* Try it *
What you write must match the records exactly, except for the images, which are left out.

╭─ Records shown

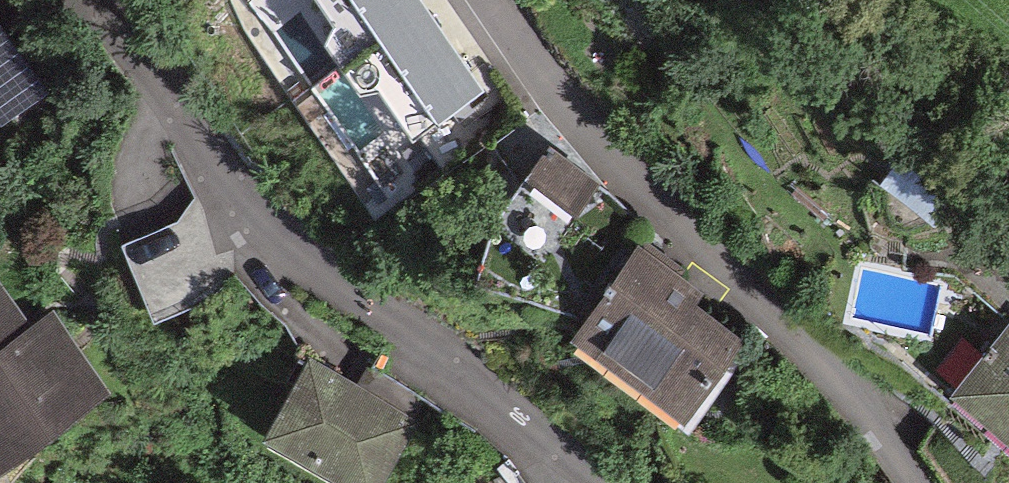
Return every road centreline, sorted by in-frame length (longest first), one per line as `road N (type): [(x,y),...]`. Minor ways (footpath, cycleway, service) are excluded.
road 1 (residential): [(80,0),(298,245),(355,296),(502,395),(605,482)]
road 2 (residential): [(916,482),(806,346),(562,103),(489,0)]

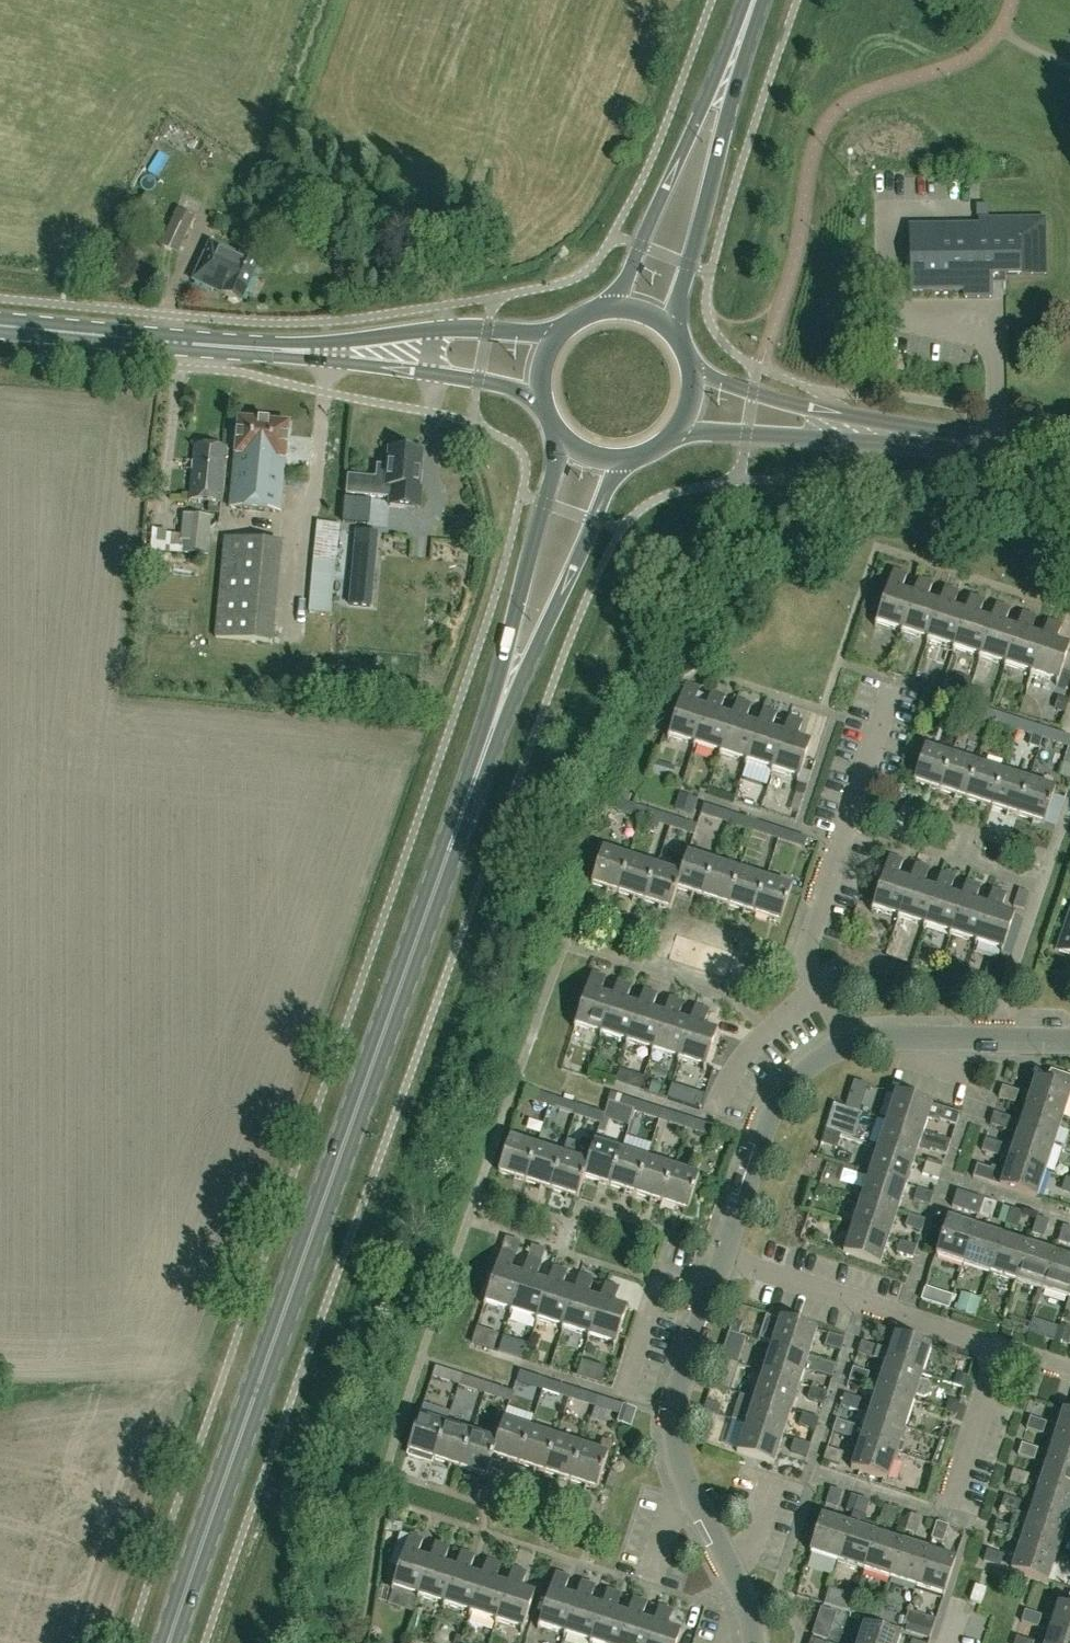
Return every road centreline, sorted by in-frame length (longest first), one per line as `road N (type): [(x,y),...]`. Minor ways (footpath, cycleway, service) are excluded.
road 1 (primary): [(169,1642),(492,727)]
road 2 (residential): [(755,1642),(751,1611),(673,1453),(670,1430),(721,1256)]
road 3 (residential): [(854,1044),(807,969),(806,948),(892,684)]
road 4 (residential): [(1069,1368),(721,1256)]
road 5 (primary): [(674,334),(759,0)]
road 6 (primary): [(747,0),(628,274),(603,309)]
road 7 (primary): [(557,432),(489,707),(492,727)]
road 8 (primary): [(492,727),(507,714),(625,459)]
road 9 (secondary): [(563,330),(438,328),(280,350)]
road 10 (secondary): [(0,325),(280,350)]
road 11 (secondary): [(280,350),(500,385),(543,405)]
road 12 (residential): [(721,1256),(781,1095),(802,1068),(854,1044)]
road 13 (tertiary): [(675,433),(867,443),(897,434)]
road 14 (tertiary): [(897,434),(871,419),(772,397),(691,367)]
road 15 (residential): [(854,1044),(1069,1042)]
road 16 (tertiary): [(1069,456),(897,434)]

╰─

* Answer space *
Return every road centreline, sorted by in-frame length (longest first), one per line as `road N (type): [(x,y),...]`. Minor ways (footpath, cycleway, service) are excluded.
road 1 (residential): [(80,0),(298,245),(355,296),(502,395),(605,482)]
road 2 (residential): [(916,482),(806,346),(562,103),(489,0)]

Return every road centreline, sorted by in-frame length (longest first), one per line as `road N (type): [(x,y),...]`. Minor ways (footpath, cycleway, service) are excluded.
road 1 (primary): [(169,1642),(492,727)]
road 2 (residential): [(755,1642),(751,1611),(673,1453),(670,1430),(721,1256)]
road 3 (residential): [(854,1044),(807,969),(806,948),(892,684)]
road 4 (residential): [(1069,1368),(721,1256)]
road 5 (primary): [(674,334),(759,0)]
road 6 (primary): [(747,0),(628,274),(603,309)]
road 7 (primary): [(557,432),(489,707),(492,727)]
road 8 (primary): [(492,727),(507,714),(625,459)]
road 9 (secondary): [(563,330),(438,328),(280,350)]
road 10 (secondary): [(0,325),(280,350)]
road 11 (secondary): [(280,350),(500,385),(543,405)]
road 12 (residential): [(721,1256),(781,1095),(802,1068),(854,1044)]
road 13 (tertiary): [(675,433),(867,443),(897,434)]
road 14 (tertiary): [(897,434),(871,419),(772,397),(691,367)]
road 15 (residential): [(854,1044),(1069,1042)]
road 16 (tertiary): [(1069,456),(897,434)]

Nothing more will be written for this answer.